- _What you should do_: Copy out every item below word for word, but leave out the pictures.

-----

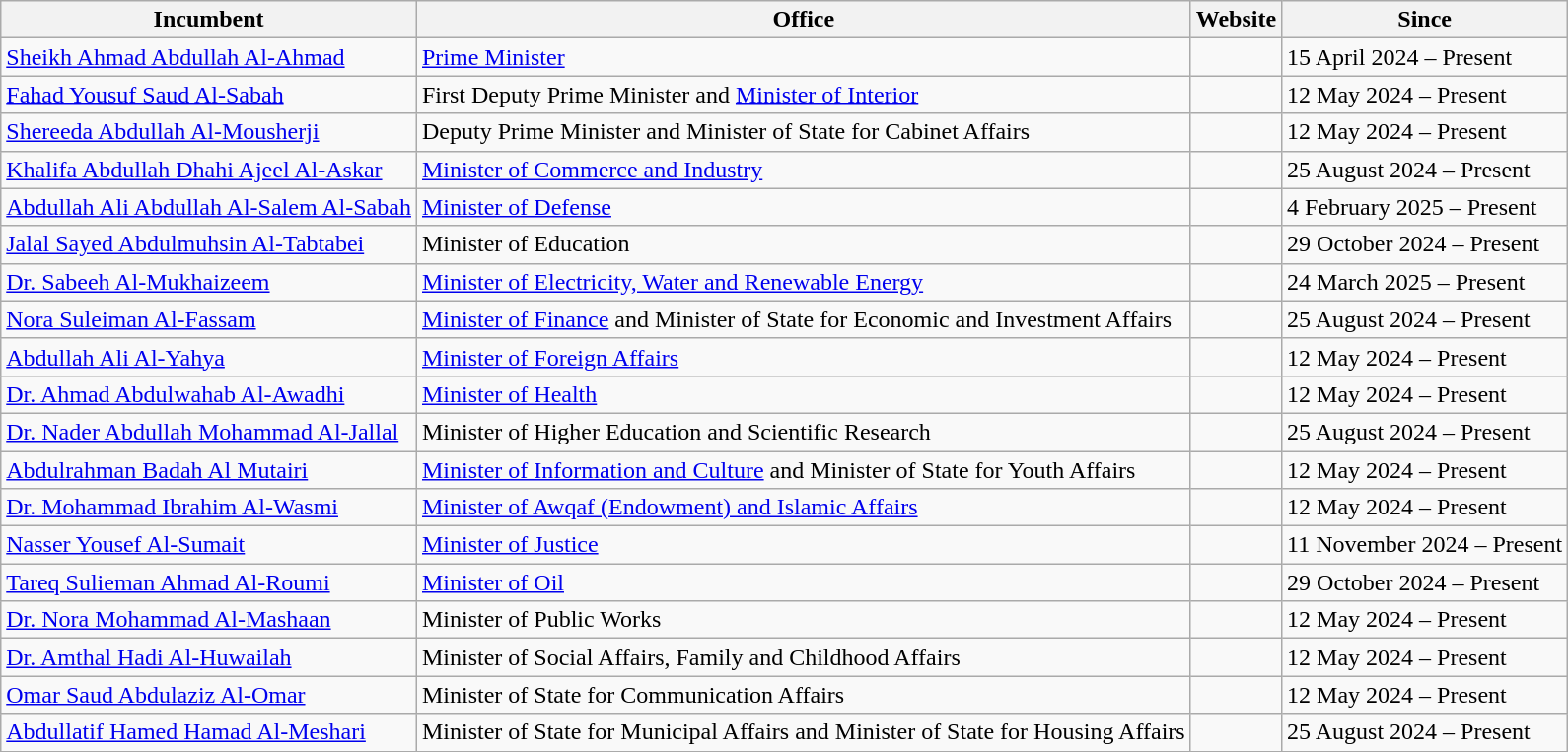
Minister of Education [803, 245]
Since [1425, 20]
Abdullah Ali Al-Yahya [209, 357]
Abdullah Ali Abdullah Al-Salem Al-Sabah [209, 207]
Abdulrahman Badah Al Mutairi [209, 470]
4 February 2025 – Present [1425, 207]
11 November 2024 – Present [1425, 545]
Minister of Foreign Affairs [803, 357]
Minister of Oil [803, 583]
First Deputy Prime Minister and Minister of Interior [803, 95]
Jalal Sayed Abdulmuhsin Al-Tabtabei [209, 245]
Dr. Sabeeh Al-Mukhaizeem [209, 282]
Office [803, 20]
Minister of Higher Education and Scientific Research [803, 432]
Dr. Ahmad Abdulwahab Al-Awadhi [209, 394]
Khalifa Abdullah Dhahi Ajeel Al-Askar [209, 170]
Omar Saud Abdulaziz Al-Omar [209, 695]
Minister of Health [803, 394]
Minister of Justice [803, 545]
Minister of Awqaf (Endowment) and Islamic Affairs [803, 508]
Dr. Mohammad Ibrahim Al-Wasmi [209, 508]
Minister of Defense [803, 207]
24 March 2025 – Present [1425, 282]
Minister of Information and Culture and Minister of State for Youth Affairs [803, 470]
15 April 2024 – Present [1425, 57]
Nasser Yousef Al-Sumait [209, 545]
Minister of Finance and Minister of State for Economic and Investment Affairs [803, 320]
Minister of Public Works [803, 620]
Sheikh Ahmad Abdullah Al-Ahmad [209, 57]
Minister of Commerce and Industry [803, 170]
Dr. Nader Abdullah Mohammad Al-Jallal [209, 432]
Deputy Prime Minister and Minister of State for Cabinet Affairs [803, 132]
Minister of State for Communication Affairs [803, 695]
Nora Suleiman Al-Fassam [209, 320]
Dr. Nora Mohammad Al-Mashaan [209, 620]
Dr. Amthal Hadi Al-Huwailah [209, 658]
Website [1236, 20]
Tareq Sulieman Ahmad Al-Roumi [209, 583]
Prime Minister [803, 57]
Minister of Social Affairs, Family and Childhood Affairs [803, 658]
Shereeda Abdullah Al-Mousherji [209, 132]
Fahad Yousuf Saud Al-Sabah [209, 95]
Abdullatif Hamed Hamad Al-Meshari [209, 733]
Minister of Electricity, Water and Renewable Energy [803, 282]
Incumbent [209, 20]
Minister of State for Municipal Affairs and Minister of State for Housing Affairs [803, 733]
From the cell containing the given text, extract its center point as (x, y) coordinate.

-----

- _The answer_:
Minister of Education [803, 245]
Since [1425, 20]
Abdullah Ali Al-Yahya [209, 357]
Abdullah Ali Abdullah Al-Salem Al-Sabah [209, 207]
Abdulrahman Badah Al Mutairi [209, 470]
4 February 2025 – Present [1425, 207]
11 November 2024 – Present [1425, 545]
Minister of Foreign Affairs [803, 357]
Minister of Oil [803, 583]
First Deputy Prime Minister and Minister of Interior [803, 95]
Jalal Sayed Abdulmuhsin Al-Tabtabei [209, 245]
Dr. Sabeeh Al-Mukhaizeem [209, 282]
Office [803, 20]
Minister of Higher Education and Scientific Research [803, 432]
Dr. Ahmad Abdulwahab Al-Awadhi [209, 394]
Khalifa Abdullah Dhahi Ajeel Al-Askar [209, 170]
Omar Saud Abdulaziz Al-Omar [209, 695]
Minister of Health [803, 394]
Minister of Justice [803, 545]
Minister of Awqaf (Endowment) and Islamic Affairs [803, 508]
Dr. Mohammad Ibrahim Al-Wasmi [209, 508]
Minister of Defense [803, 207]
24 March 2025 – Present [1425, 282]
Minister of Information and Culture and Minister of State for Youth Affairs [803, 470]
15 April 2024 – Present [1425, 57]
Nasser Yousef Al-Sumait [209, 545]
Minister of Finance and Minister of State for Economic and Investment Affairs [803, 320]
Minister of Public Works [803, 620]
Sheikh Ahmad Abdullah Al-Ahmad [209, 57]
Minister of Commerce and Industry [803, 170]
Dr. Nader Abdullah Mohammad Al-Jallal [209, 432]
Deputy Prime Minister and Minister of State for Cabinet Affairs [803, 132]
Minister of State for Communication Affairs [803, 695]
Nora Suleiman Al-Fassam [209, 320]
Dr. Nora Mohammad Al-Mashaan [209, 620]
Dr. Amthal Hadi Al-Huwailah [209, 658]
Website [1236, 20]
Tareq Sulieman Ahmad Al-Roumi [209, 583]
Prime Minister [803, 57]
Minister of Social Affairs, Family and Childhood Affairs [803, 658]
Shereeda Abdullah Al-Mousherji [209, 132]
Fahad Yousuf Saud Al-Sabah [209, 95]
Abdullatif Hamed Hamad Al-Meshari [209, 733]
Minister of Electricity, Water and Renewable Energy [803, 282]
Incumbent [209, 20]
Minister of State for Municipal Affairs and Minister of State for Housing Affairs [803, 733]
From the cell containing the given text, extract its center point as (x, y) coordinate.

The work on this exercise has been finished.